**AIM OF THE TASK:**
Give back every line of the data exactly. Pictures are not part of the copy.

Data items
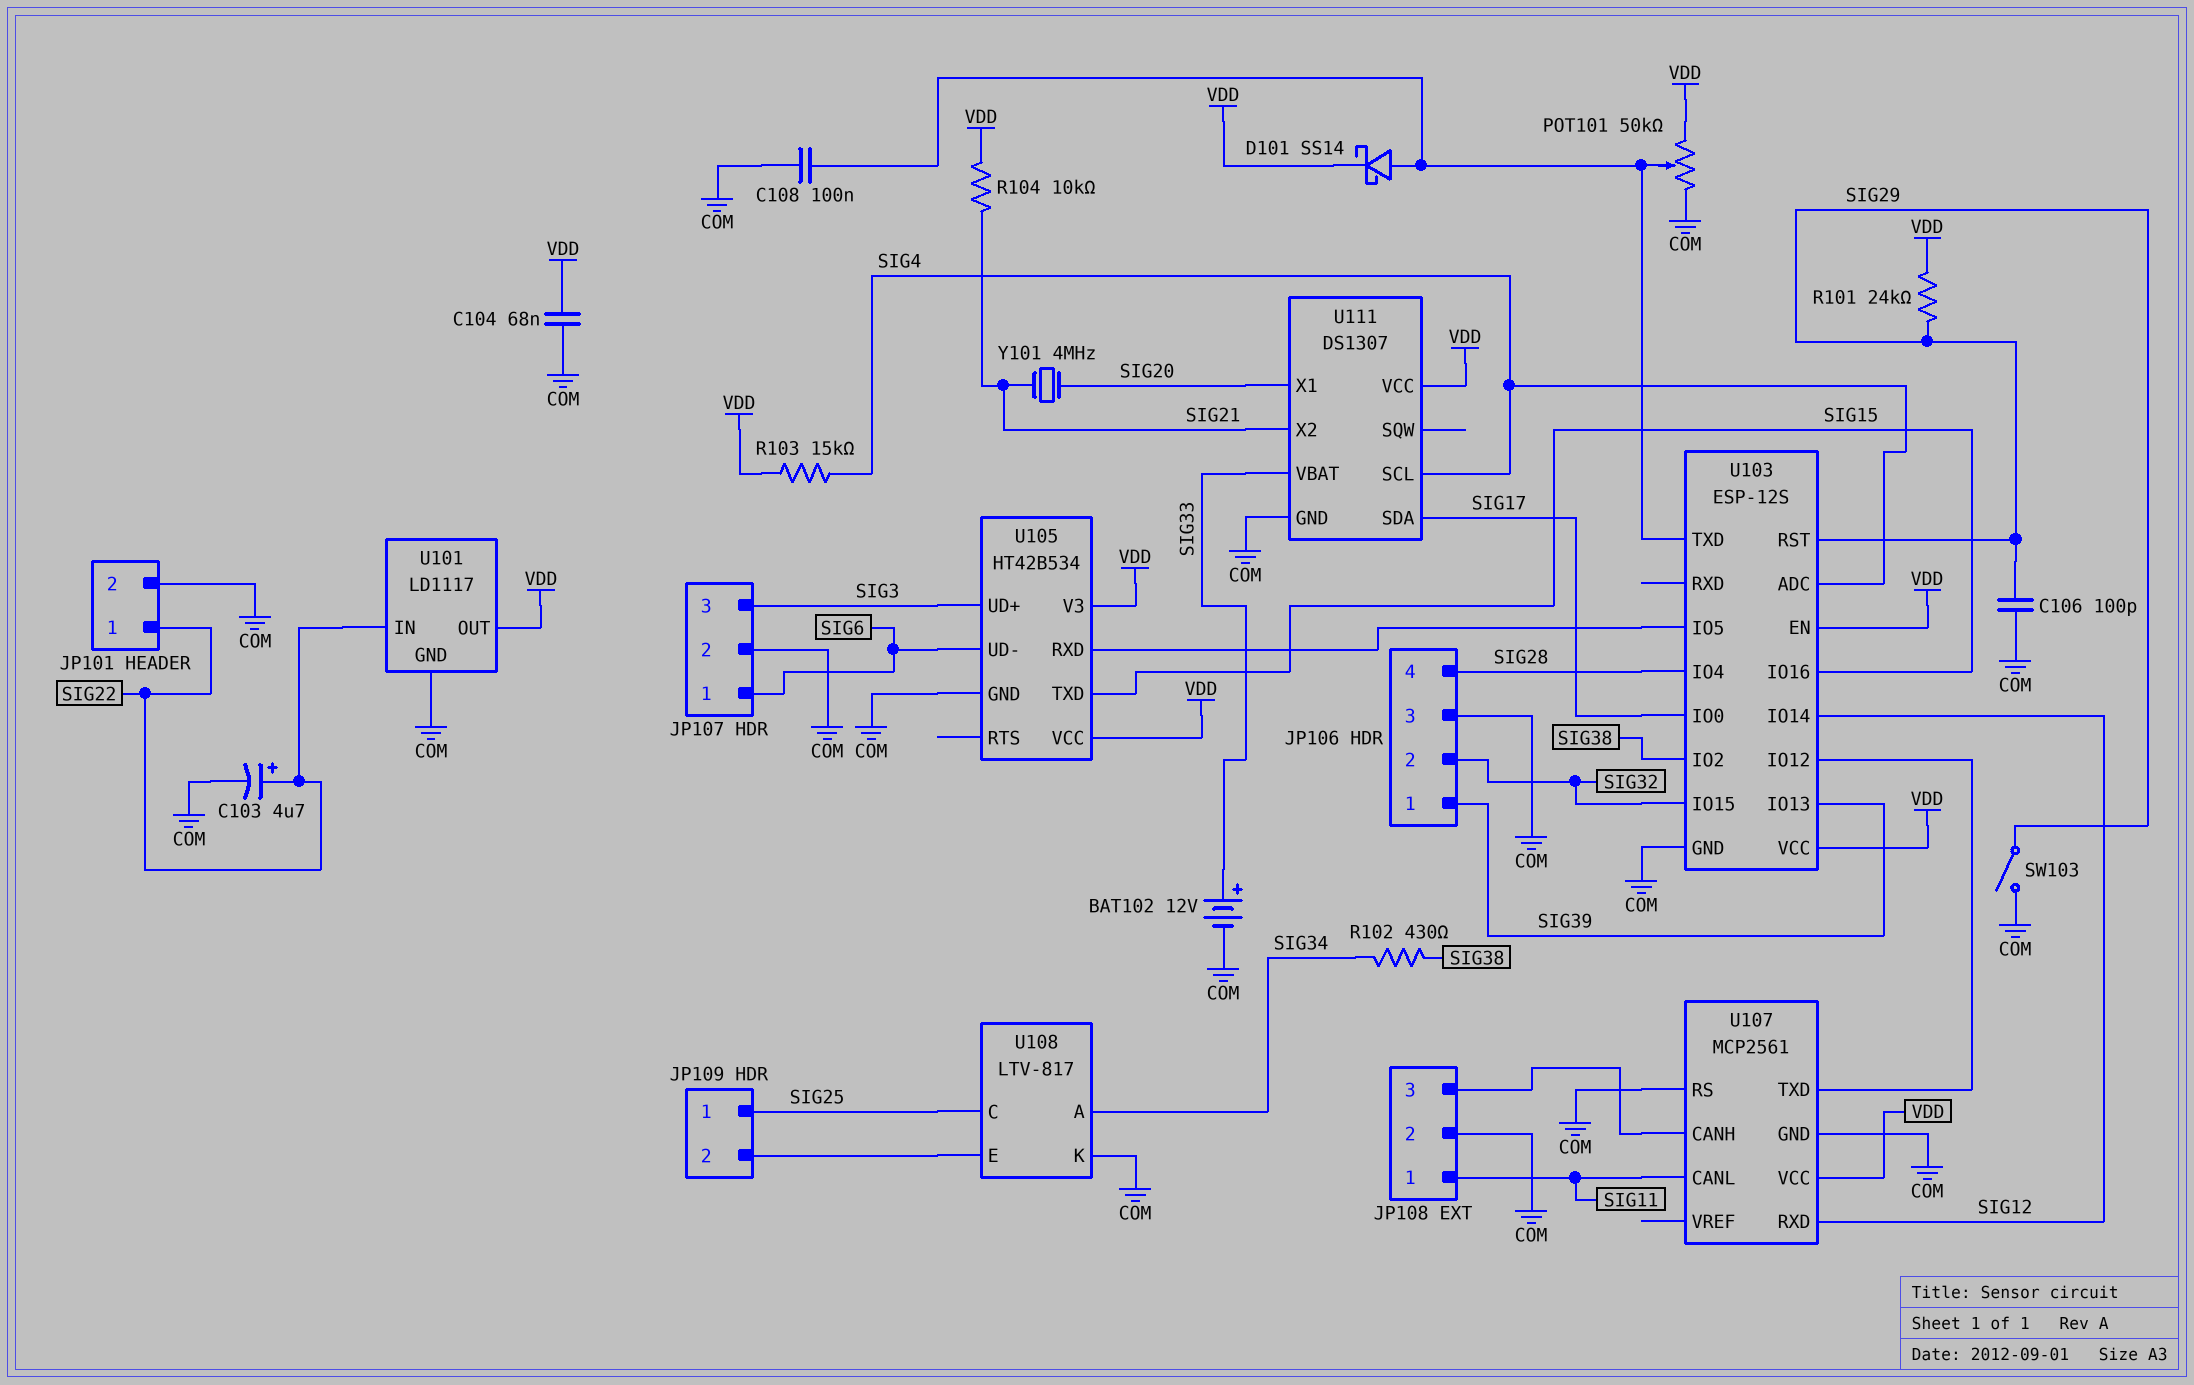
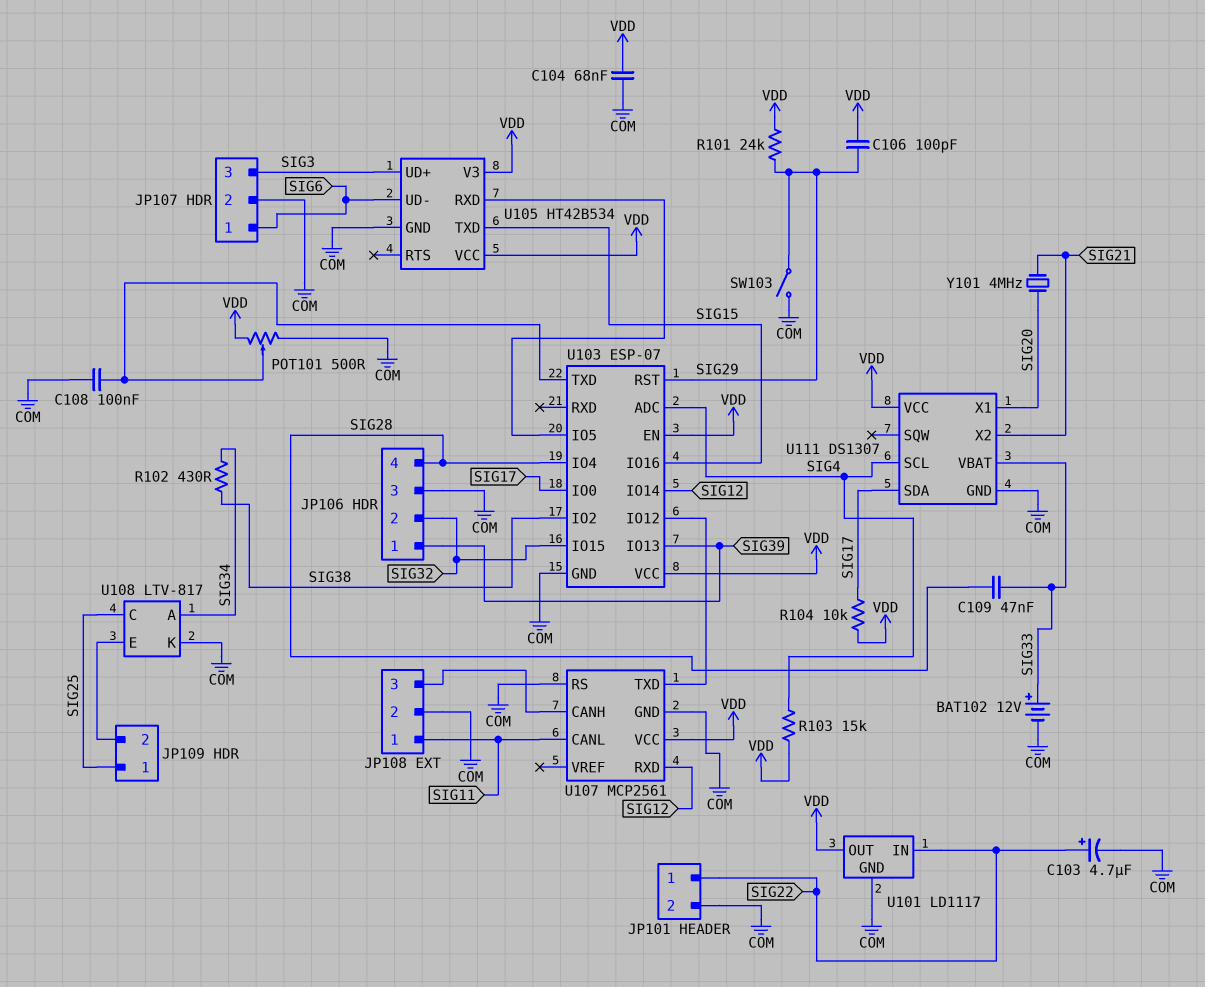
C106: 100pF (COM, SIG29) -> 100pF (SIG29, VDD)
C109: none -> 47nF (SIG28, SIG33)
D101: schottky SS14 (A U103/TXD, K VDD) -> none
POT101: 50k (COM, VDD, wiper U103/TXD) -> 500 (COM, VDD, wiper U103/TXD)
R104: 10k (SIG21, VDD) -> 10k (SIG17, VDD)
U103: ESP-12S -> ESP-07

**SOLUTION:**
C106: 100pF (COM, SIG29) -> 100pF (SIG29, VDD)
C109: none -> 47nF (SIG28, SIG33)
D101: schottky SS14 (A U103/TXD, K VDD) -> none
POT101: 50k (COM, VDD, wiper U103/TXD) -> 500 (COM, VDD, wiper U103/TXD)
R104: 10k (SIG21, VDD) -> 10k (SIG17, VDD)
U103: ESP-12S -> ESP-07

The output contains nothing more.